- **Task prompt**
Reproduce the listing below as it stands. Leave out each image.

- **Task data**

========================================================================

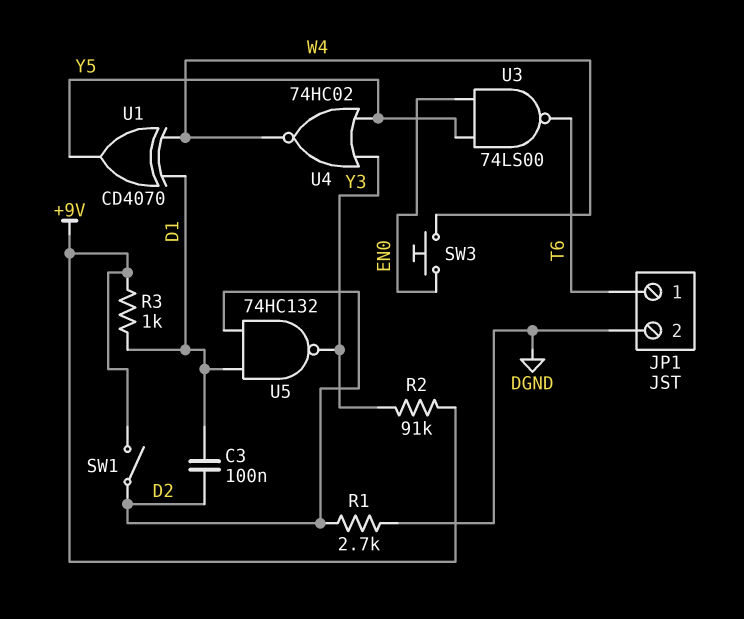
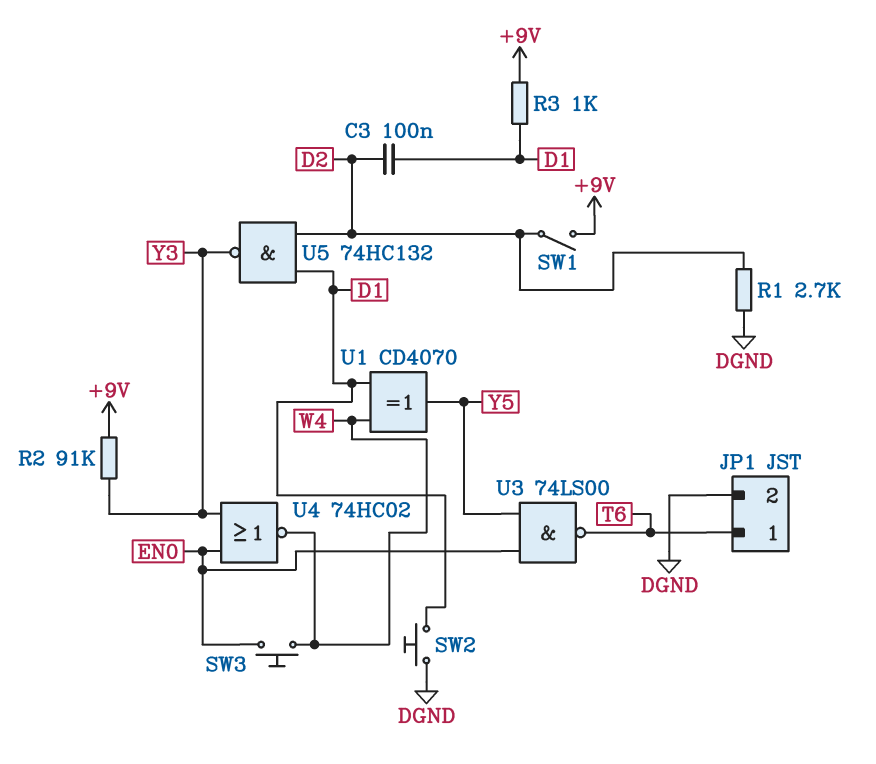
SW2: none -> button (D1, DGND)
U4: NOR 74HC02 (in Y3, in Y5, out W4) -> NOR 74HC02 (in EN0, in Y3, out W4)

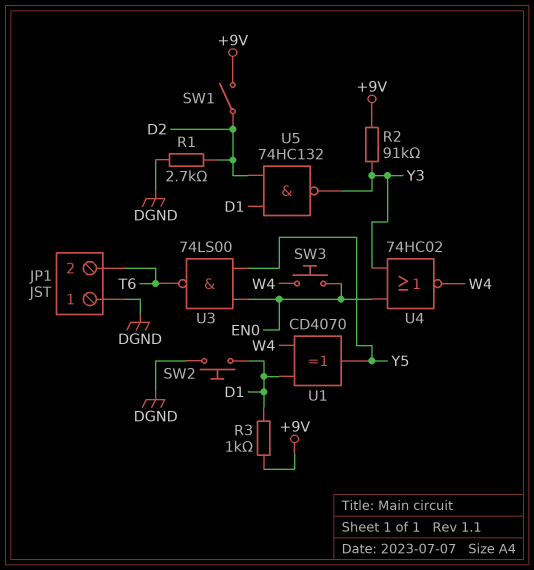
C3: 100nF (D1, D2) -> none
JP1 pin 1: T6 -> DGND
JP1 pin 2: DGND -> T6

========================================================================

- **Expected answer**
SW2: none -> button (D1, DGND)
U4: NOR 74HC02 (in Y3, in Y5, out W4) -> NOR 74HC02 (in EN0, in Y3, out W4)

C3: 100nF (D1, D2) -> none
JP1 pin 1: T6 -> DGND
JP1 pin 2: DGND -> T6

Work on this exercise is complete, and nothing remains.